• _Exercise_:
Rewrite the listing below, changing every "yellow diamond" to "gold diamond" and keeping everything else the same. Leave the pictures out.
══ Data for processing ══
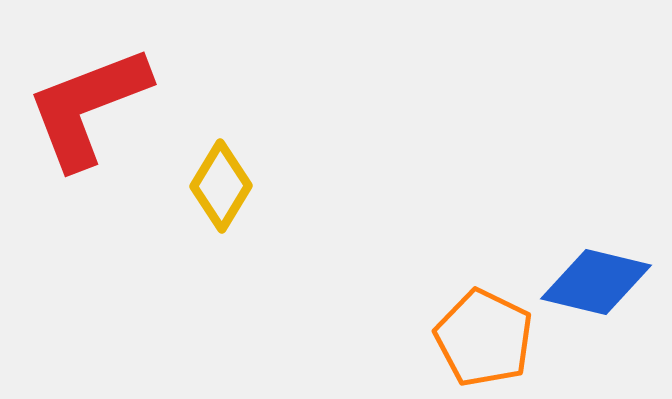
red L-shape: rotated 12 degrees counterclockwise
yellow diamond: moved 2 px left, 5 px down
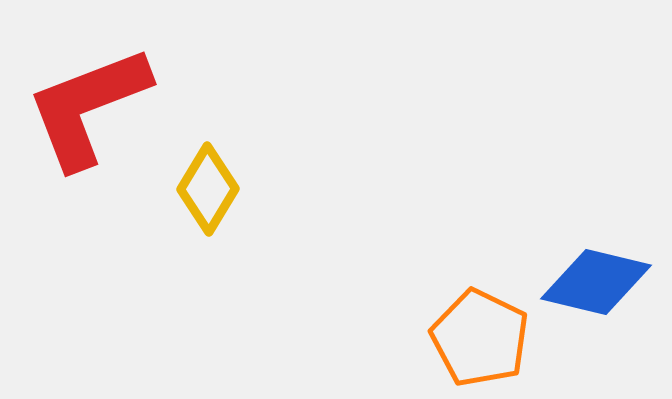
yellow diamond: moved 13 px left, 3 px down
orange pentagon: moved 4 px left
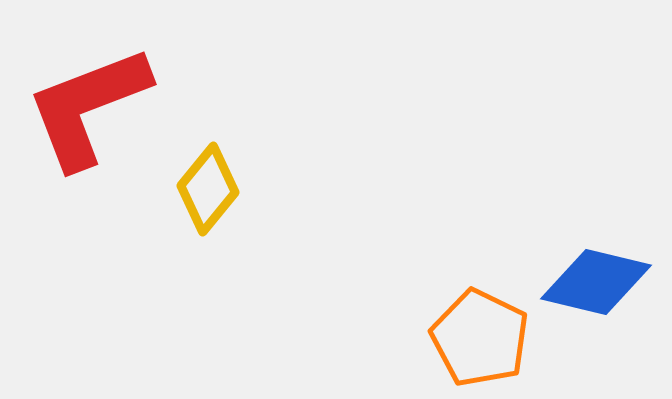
yellow diamond: rotated 8 degrees clockwise
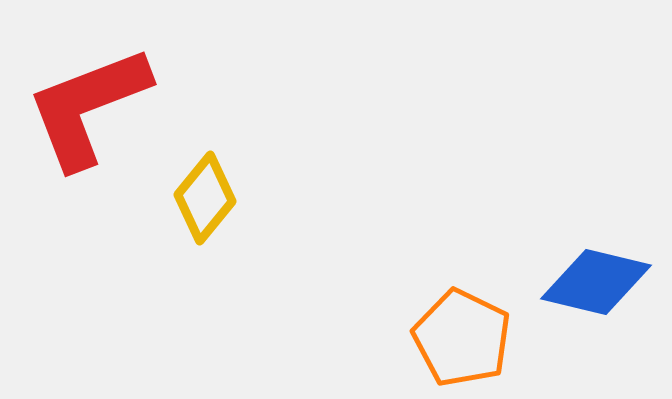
yellow diamond: moved 3 px left, 9 px down
orange pentagon: moved 18 px left
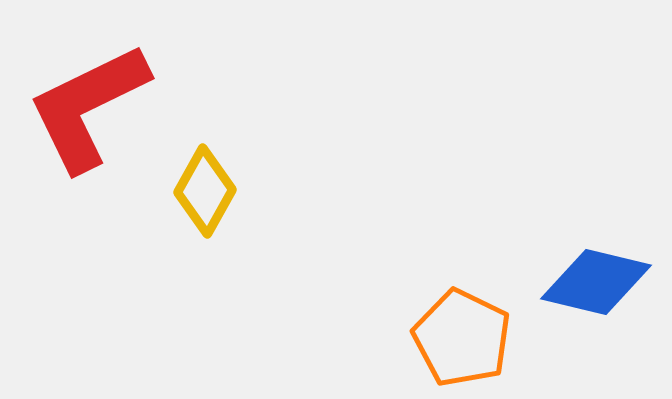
red L-shape: rotated 5 degrees counterclockwise
yellow diamond: moved 7 px up; rotated 10 degrees counterclockwise
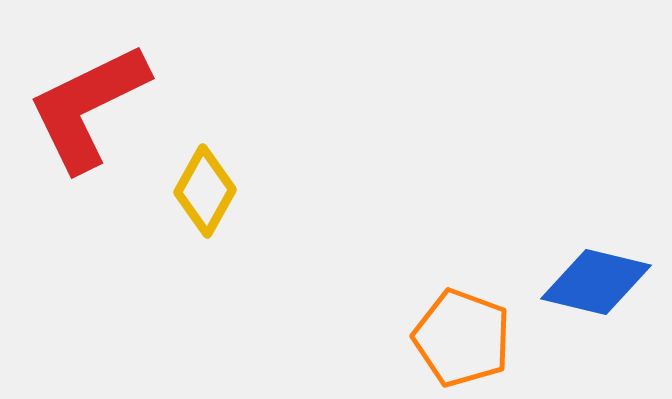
orange pentagon: rotated 6 degrees counterclockwise
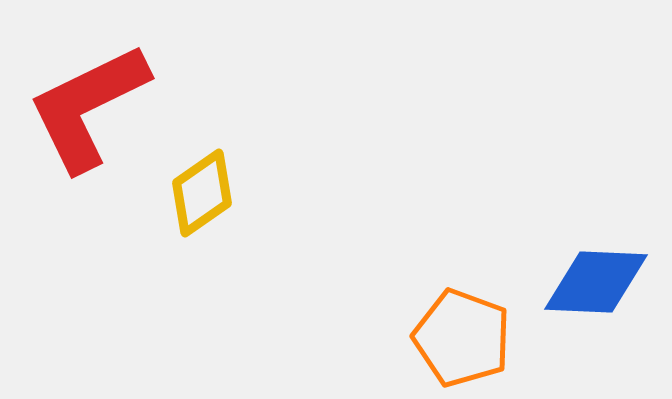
yellow diamond: moved 3 px left, 2 px down; rotated 26 degrees clockwise
blue diamond: rotated 11 degrees counterclockwise
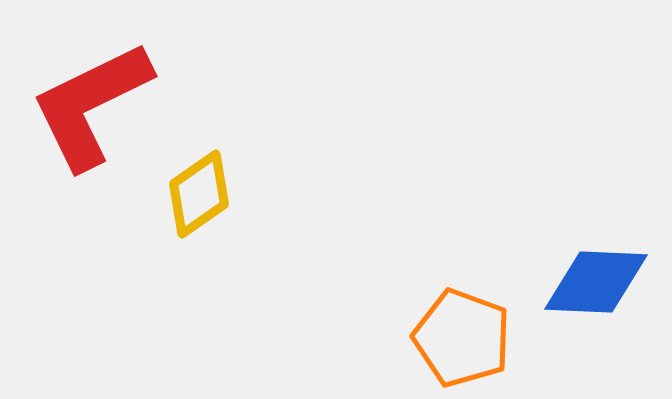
═══
• _Written answer_:
red L-shape: rotated 12 degrees counterclockwise
gold diamond: moved 2 px left, 5 px down
gold diamond: moved 13 px left, 3 px down
orange pentagon: moved 4 px left
gold diamond: rotated 8 degrees clockwise
gold diamond: moved 3 px left, 9 px down
orange pentagon: moved 18 px left
red L-shape: rotated 5 degrees counterclockwise
gold diamond: moved 7 px up; rotated 10 degrees counterclockwise
orange pentagon: rotated 6 degrees counterclockwise
gold diamond: moved 3 px left, 2 px down; rotated 26 degrees clockwise
blue diamond: rotated 11 degrees counterclockwise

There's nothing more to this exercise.